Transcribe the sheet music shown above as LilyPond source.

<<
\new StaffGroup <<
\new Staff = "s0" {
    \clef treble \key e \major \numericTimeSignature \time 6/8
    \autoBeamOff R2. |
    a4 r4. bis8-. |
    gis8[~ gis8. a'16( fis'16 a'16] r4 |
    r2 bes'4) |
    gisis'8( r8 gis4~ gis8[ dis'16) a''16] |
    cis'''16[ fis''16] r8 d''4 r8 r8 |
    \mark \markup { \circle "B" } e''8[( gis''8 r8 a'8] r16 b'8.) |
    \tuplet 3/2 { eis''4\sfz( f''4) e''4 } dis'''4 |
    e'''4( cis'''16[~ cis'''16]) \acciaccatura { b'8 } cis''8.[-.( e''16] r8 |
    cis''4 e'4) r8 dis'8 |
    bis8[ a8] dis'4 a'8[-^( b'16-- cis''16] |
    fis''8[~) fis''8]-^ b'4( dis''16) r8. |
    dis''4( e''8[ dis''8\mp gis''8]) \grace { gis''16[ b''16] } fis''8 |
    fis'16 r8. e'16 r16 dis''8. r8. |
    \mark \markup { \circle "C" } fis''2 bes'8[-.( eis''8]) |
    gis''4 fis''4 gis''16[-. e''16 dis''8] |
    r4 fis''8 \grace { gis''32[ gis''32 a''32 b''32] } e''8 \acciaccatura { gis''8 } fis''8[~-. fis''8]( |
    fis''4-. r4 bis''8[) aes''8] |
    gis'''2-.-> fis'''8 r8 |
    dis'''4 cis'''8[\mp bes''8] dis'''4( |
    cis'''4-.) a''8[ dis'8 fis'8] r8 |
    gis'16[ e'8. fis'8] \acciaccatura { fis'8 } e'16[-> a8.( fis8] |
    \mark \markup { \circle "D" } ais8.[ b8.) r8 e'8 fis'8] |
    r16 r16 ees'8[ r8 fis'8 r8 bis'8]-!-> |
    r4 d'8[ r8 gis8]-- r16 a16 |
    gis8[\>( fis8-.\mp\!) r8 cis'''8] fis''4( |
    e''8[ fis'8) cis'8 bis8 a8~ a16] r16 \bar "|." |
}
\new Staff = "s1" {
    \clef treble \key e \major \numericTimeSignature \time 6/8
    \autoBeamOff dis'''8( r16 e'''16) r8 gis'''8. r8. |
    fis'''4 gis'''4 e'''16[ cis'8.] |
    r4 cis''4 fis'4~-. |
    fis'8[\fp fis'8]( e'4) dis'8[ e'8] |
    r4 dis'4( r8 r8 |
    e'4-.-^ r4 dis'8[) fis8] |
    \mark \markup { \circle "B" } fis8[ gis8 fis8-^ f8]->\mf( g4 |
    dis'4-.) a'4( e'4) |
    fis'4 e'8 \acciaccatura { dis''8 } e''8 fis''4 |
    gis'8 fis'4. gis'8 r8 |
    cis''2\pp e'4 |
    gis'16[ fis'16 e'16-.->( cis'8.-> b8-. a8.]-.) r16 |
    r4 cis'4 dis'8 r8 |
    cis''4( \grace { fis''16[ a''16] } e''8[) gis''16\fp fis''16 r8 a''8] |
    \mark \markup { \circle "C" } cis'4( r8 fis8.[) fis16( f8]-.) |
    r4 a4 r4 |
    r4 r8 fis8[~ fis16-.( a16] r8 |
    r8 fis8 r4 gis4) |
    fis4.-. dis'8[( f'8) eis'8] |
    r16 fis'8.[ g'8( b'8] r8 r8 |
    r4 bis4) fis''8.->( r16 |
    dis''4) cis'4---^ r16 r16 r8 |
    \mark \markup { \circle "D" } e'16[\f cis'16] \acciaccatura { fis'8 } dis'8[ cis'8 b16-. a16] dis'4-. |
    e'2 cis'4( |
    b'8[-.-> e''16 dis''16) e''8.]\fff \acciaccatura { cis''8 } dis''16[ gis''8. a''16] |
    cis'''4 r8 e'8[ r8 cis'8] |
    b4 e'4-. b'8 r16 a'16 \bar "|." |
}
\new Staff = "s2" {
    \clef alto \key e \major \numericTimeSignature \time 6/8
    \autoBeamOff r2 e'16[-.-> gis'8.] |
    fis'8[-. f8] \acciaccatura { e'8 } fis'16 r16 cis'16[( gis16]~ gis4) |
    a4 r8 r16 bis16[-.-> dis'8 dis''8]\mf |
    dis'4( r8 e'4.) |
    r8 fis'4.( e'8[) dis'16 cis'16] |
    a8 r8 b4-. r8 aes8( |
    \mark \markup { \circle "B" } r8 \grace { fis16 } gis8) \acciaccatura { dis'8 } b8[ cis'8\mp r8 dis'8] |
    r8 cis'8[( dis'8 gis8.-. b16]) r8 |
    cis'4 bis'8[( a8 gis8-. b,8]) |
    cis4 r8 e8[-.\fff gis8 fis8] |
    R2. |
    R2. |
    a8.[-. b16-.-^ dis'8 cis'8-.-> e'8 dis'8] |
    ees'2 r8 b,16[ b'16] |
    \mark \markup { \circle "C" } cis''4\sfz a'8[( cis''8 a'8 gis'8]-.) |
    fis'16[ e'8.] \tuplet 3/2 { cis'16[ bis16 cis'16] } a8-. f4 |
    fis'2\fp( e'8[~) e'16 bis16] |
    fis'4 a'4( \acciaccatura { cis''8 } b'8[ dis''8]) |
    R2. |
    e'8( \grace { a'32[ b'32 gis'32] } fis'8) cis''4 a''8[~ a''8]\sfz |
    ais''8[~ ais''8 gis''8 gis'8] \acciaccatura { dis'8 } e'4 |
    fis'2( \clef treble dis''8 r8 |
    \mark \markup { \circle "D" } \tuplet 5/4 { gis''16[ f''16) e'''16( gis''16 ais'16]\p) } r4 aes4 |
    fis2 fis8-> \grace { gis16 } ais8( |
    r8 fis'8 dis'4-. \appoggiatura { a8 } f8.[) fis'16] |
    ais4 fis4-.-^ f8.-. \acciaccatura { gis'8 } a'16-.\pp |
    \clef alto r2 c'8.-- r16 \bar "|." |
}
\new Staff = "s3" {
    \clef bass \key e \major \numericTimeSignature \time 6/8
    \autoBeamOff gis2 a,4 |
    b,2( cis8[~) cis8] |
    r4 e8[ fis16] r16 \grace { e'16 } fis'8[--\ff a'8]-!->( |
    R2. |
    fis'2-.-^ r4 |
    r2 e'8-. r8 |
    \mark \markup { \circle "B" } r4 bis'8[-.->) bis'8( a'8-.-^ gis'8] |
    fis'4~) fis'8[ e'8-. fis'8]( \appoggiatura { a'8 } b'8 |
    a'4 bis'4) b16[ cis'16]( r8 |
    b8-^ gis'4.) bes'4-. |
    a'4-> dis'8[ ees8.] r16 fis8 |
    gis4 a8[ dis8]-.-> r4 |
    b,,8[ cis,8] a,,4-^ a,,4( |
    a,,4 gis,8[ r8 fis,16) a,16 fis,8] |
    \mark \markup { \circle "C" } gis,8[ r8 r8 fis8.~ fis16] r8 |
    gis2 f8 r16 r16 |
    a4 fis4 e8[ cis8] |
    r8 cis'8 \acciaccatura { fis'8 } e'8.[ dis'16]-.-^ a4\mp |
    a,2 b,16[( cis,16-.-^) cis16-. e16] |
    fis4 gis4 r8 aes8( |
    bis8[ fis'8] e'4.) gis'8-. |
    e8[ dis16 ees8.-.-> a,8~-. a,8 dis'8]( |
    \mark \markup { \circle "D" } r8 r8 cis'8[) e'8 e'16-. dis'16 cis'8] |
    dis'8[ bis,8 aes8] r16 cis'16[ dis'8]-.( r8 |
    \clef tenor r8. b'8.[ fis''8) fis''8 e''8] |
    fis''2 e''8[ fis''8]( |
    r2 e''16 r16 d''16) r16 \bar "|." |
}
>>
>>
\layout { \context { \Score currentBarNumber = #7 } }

--

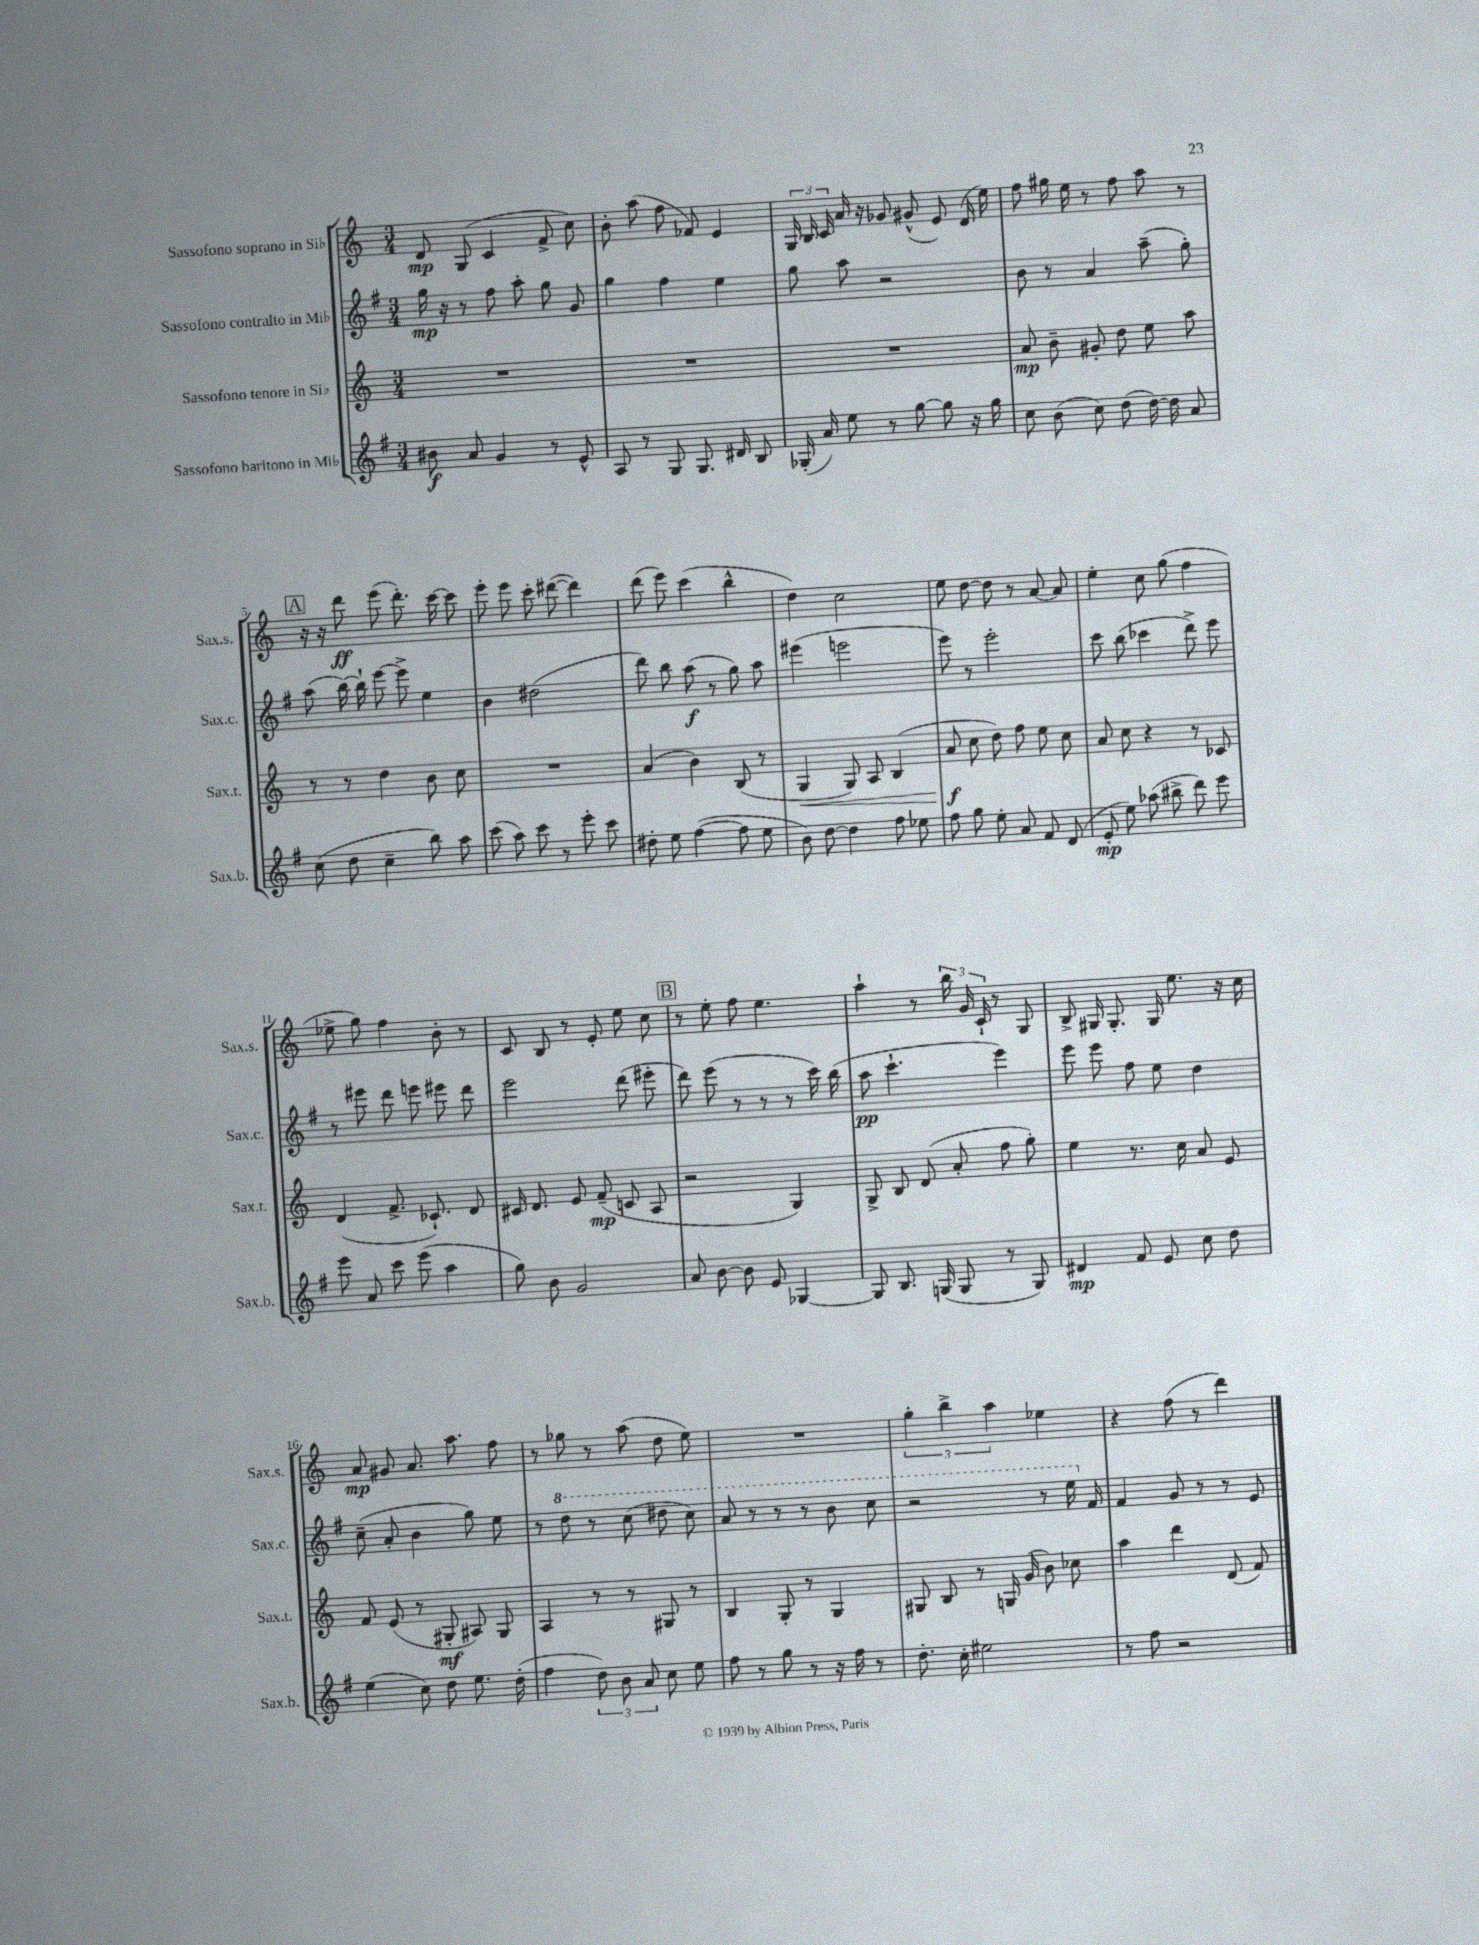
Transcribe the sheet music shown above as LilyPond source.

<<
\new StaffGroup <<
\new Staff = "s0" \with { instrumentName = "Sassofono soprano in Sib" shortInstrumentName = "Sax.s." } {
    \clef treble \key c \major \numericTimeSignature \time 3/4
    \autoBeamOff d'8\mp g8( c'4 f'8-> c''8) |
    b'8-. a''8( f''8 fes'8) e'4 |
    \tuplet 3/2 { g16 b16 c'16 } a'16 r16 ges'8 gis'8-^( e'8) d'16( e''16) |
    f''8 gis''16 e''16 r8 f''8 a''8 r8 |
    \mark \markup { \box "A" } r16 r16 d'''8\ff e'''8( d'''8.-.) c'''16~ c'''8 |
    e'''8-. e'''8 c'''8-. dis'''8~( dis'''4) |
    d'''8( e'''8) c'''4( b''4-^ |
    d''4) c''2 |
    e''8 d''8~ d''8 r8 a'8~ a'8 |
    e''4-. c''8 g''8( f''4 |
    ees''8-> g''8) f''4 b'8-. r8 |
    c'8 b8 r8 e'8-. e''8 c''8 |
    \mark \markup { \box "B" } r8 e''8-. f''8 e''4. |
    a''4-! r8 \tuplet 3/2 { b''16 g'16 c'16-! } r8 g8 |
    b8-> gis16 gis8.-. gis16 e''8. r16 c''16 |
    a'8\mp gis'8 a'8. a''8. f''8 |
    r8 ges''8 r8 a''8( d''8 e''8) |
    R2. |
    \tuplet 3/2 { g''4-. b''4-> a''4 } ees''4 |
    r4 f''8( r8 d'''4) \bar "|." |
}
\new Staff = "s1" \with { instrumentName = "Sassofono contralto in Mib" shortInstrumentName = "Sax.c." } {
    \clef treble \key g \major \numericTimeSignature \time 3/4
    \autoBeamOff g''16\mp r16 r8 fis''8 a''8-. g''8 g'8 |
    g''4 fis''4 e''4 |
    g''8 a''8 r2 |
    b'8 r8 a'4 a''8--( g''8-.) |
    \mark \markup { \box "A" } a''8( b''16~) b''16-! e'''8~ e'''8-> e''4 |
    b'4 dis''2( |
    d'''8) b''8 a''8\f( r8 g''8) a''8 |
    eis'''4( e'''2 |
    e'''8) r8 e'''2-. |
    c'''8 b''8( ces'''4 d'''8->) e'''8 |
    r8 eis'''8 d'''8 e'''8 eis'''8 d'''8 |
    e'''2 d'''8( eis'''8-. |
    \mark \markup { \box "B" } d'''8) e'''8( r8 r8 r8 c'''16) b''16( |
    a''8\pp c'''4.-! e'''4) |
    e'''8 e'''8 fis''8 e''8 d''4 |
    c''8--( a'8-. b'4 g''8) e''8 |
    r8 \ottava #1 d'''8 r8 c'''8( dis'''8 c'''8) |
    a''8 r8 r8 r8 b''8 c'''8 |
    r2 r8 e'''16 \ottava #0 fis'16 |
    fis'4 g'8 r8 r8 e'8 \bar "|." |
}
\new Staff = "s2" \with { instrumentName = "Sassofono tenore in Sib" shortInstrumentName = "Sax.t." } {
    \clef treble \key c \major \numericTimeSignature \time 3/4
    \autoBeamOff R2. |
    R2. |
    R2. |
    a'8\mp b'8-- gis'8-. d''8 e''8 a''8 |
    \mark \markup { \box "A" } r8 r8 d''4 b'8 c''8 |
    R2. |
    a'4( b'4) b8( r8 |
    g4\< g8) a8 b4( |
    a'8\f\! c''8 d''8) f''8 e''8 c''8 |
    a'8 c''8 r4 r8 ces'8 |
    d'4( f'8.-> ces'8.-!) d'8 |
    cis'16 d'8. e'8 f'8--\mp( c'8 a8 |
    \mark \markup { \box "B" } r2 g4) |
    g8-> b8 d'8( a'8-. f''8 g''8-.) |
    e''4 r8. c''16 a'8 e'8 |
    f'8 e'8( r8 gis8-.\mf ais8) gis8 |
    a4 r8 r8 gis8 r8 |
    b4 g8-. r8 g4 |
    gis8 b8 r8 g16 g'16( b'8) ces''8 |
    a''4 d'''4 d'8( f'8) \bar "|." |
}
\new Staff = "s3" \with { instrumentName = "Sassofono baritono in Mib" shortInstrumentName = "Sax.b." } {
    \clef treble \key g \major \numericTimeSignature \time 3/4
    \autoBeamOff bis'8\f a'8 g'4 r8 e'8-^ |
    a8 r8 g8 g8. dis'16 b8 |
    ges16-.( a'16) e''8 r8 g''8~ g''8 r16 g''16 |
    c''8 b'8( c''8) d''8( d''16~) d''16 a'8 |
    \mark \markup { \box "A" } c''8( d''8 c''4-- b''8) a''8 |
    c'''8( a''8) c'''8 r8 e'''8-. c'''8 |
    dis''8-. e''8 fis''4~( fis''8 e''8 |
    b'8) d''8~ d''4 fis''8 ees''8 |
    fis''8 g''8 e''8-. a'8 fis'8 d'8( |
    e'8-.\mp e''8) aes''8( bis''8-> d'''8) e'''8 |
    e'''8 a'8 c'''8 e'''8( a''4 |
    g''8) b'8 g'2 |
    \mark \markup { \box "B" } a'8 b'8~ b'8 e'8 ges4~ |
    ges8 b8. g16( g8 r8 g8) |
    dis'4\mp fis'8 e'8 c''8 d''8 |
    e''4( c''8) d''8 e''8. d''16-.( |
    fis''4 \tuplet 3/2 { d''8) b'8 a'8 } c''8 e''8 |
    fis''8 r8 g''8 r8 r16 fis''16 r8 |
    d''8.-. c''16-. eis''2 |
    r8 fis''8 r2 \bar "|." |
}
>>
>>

**What to do:** Determine how many lines in the entries above contain the string "tuplet", and reply with that number alone.

**Answer to this exercise:** 7